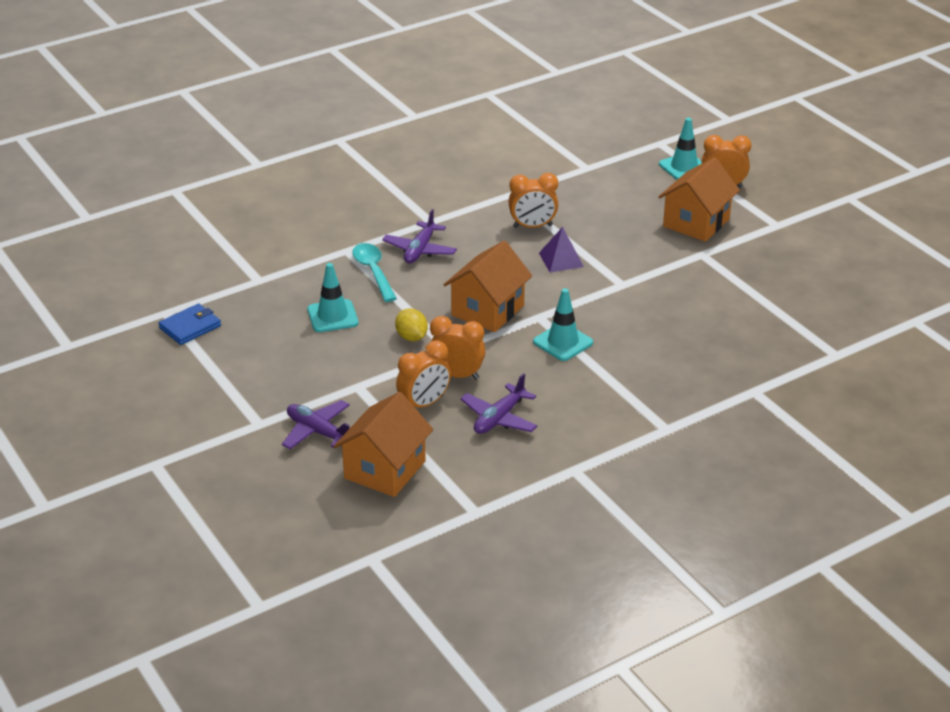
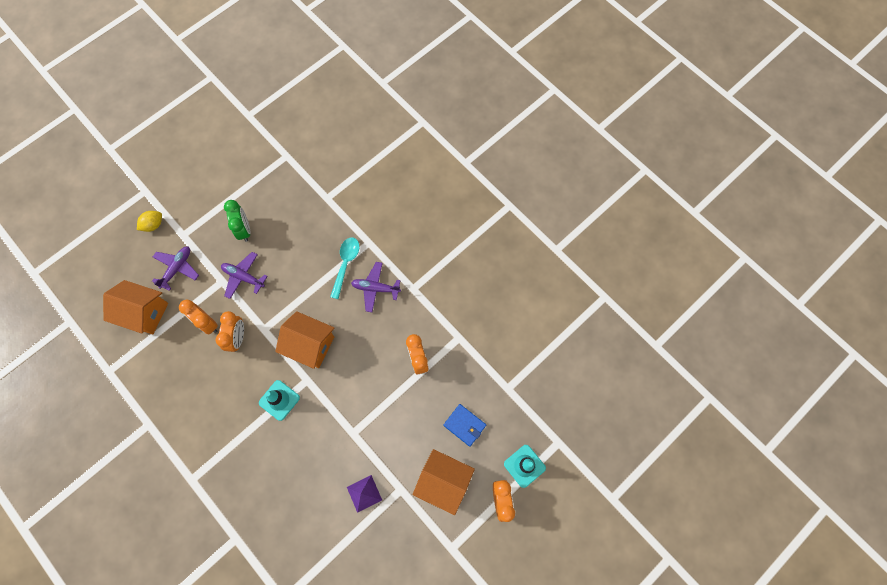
camera: 80 degrees right, 35 degrees up
(190, 327) = (273, 173): blue wallet -> blue wallet (464, 425)
(277, 360) = (244, 230): none -> green clock
(332, 316) = (293, 250): turquoise traffic cone -> none
(373, 272) = (345, 264): turquoise spoon -> turquoise spoon turned 45 degrees counterclockwise
(411, 337) = (275, 302): yellow lemon -> yellow lemon (153, 225)
(499, 418) = (196, 371): purple plane -> purple plane (243, 277)
(561, 259) = (378, 385): purple pyramid -> purple pyramid (364, 493)

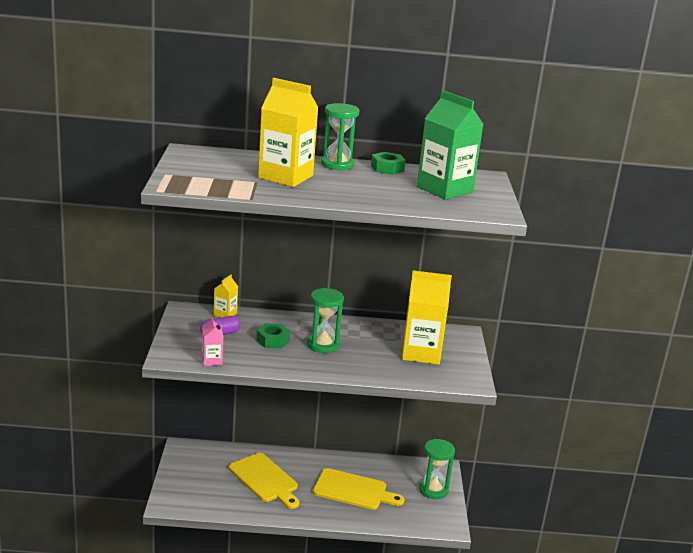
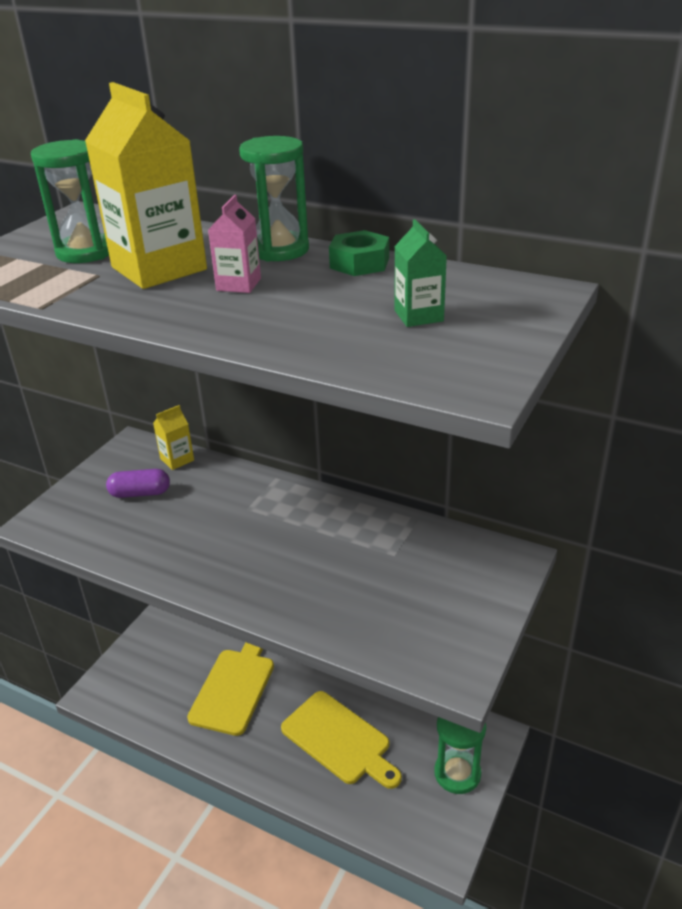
camera: 30 degrees right, 10 degrees up
(211, 360) = (87, 539): pink carton -> pink carton (238, 284)
(265, 479) = (234, 687): yellow cutting board -> yellow cutting board turned 150 degrees counterclockwise
(273, 340) = (200, 518): green nut -> none
(323, 345) = (265, 541): green hourglass -> green hourglass (86, 252)
(421, 353) = (410, 588): yellow carton -> none
(444, 189) = (418, 316): green carton -> green carton, size x0.48

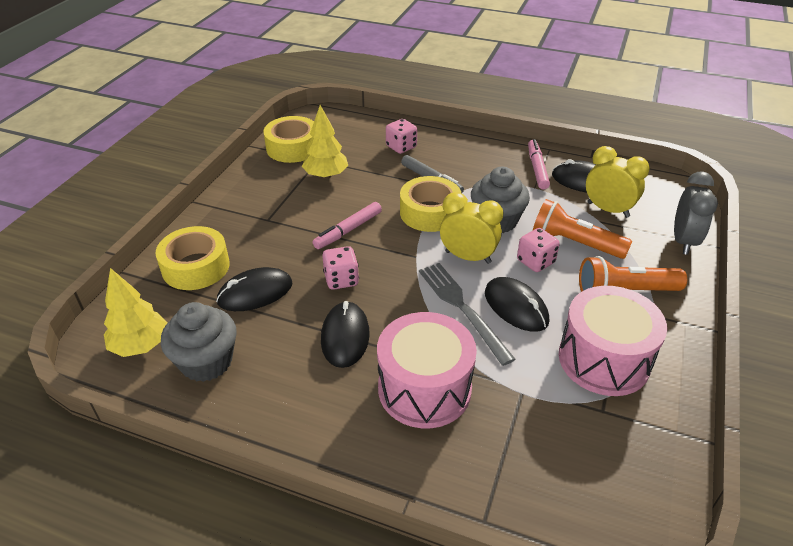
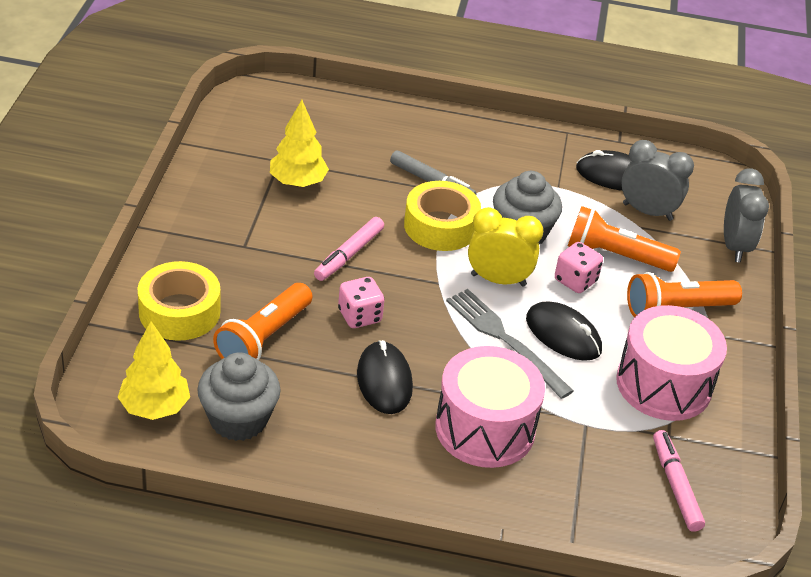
camera: 15 degrees left, 0 degrees up
(255, 293) = (264, 338): black mouse -> orange flashlight
(293, 147) = (240, 143): yellow tape -> none
(401, 147) = (382, 137): pink dice -> none
(537, 168) = (557, 160): pink marker -> pink marker (675, 485)
(608, 210) = (647, 212): yellow clock -> grey clock

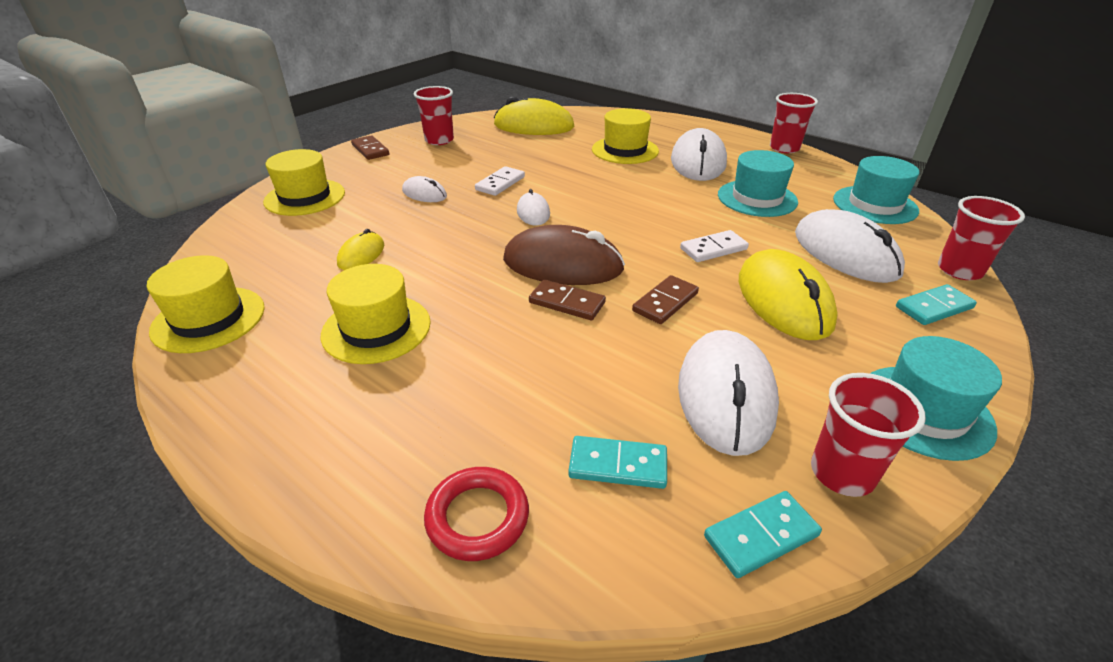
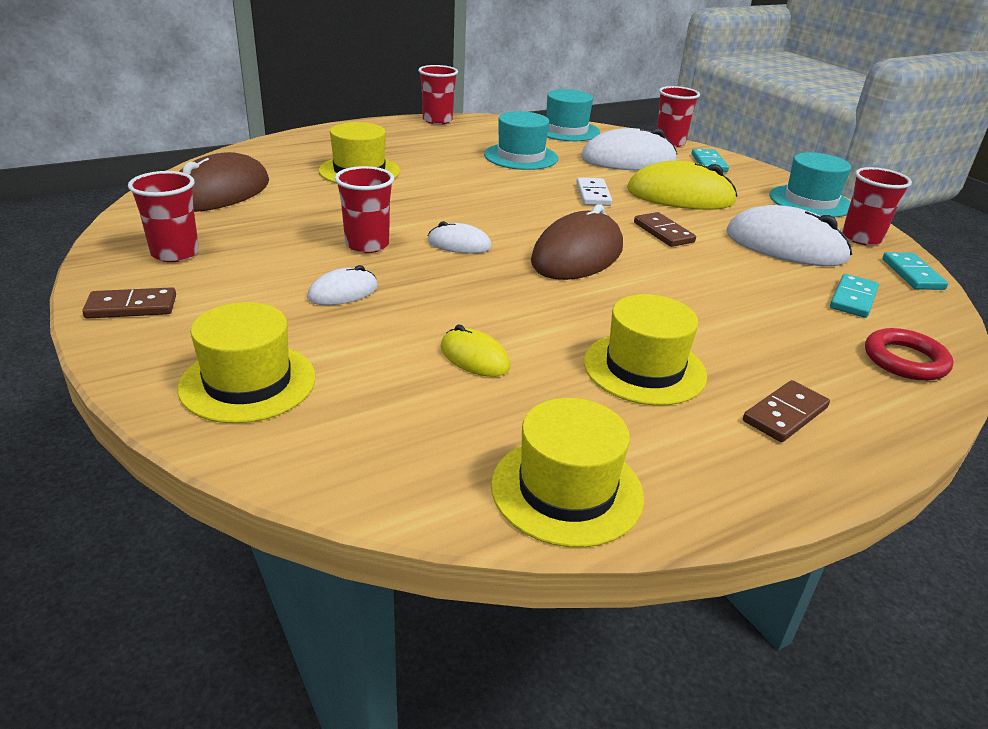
camera: 70 degrees left, 5 degrees down
(500, 183) = (367, 245): white domino -> red cup
(534, 126) = (220, 192): yellow mouse -> brown mouse
(567, 302) = (644, 268): brown domino -> brown domino (785, 414)
(698, 162) = (426, 153): white mouse -> none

# TASK TO COMPLETE
Repeat, character for character, the lines of the material above from the line with "(265, 479) = (234, 687): yellow" through the line with "(421, 353) = (410, 588): yellow".

# RESULT OF THIS TASK
(265, 479) = (234, 687): yellow cutting board -> yellow cutting board turned 150 degrees counterclockwise
(273, 340) = (200, 518): green nut -> none
(323, 345) = (265, 541): green hourglass -> green hourglass (86, 252)
(421, 353) = (410, 588): yellow carton -> none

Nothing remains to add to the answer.